Data extract ▸
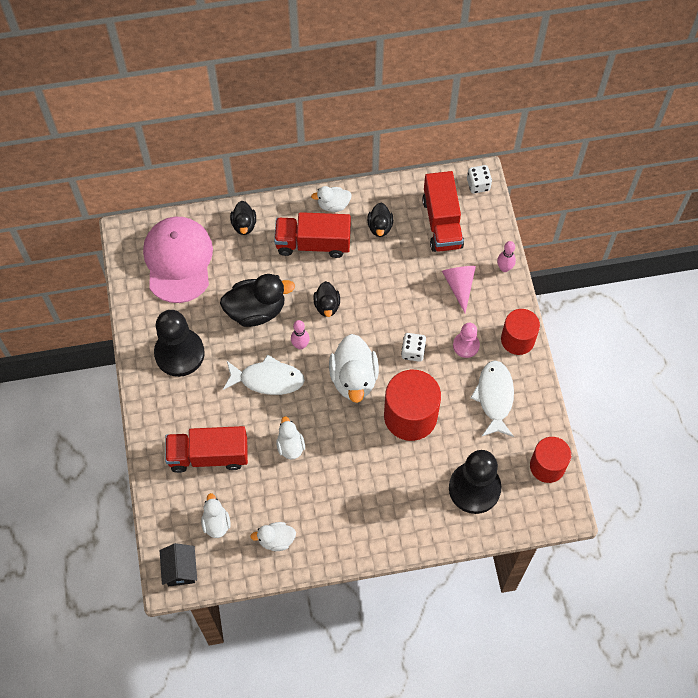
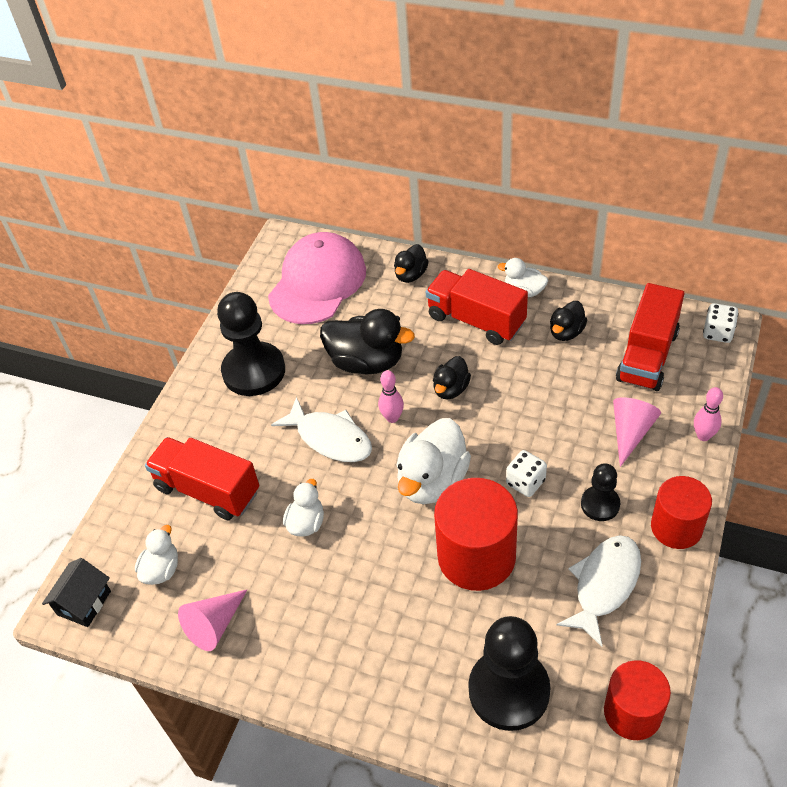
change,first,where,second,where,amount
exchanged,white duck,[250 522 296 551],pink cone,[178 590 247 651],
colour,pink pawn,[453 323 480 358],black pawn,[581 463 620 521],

--

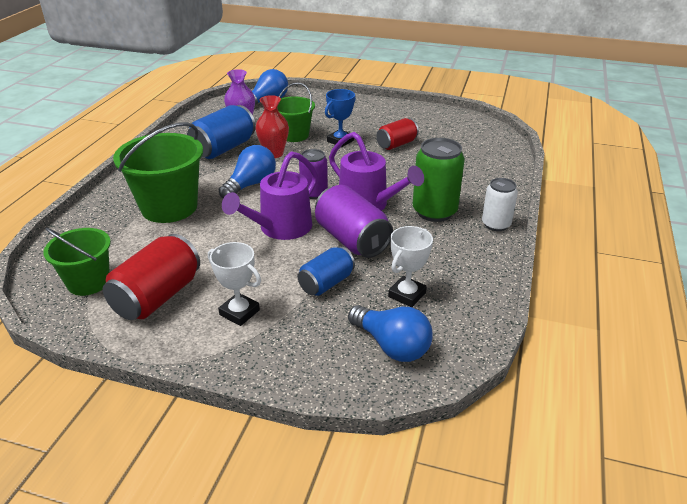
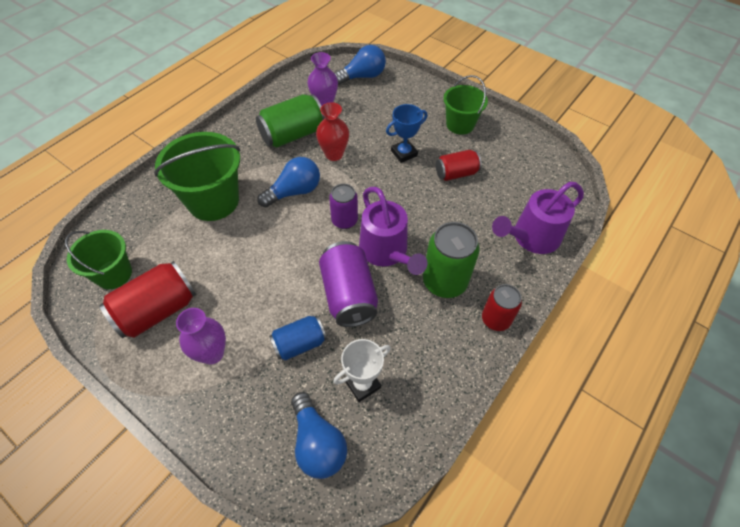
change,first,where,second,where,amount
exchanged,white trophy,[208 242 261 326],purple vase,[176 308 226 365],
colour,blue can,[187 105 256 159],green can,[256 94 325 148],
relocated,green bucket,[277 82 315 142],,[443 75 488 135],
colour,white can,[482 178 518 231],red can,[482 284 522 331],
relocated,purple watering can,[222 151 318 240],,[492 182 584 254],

What to do ▸
Above this task is a listing. Restate, word for word and with nothing added, the lines from the one with "exchanged,white duck,[250 522" through the one with "colour,pink pawn,[453 323".

Answer box ▸
exchanged,white duck,[250 522 296 551],pink cone,[178 590 247 651],
colour,pink pawn,[453 323 480 358],black pawn,[581 463 620 521],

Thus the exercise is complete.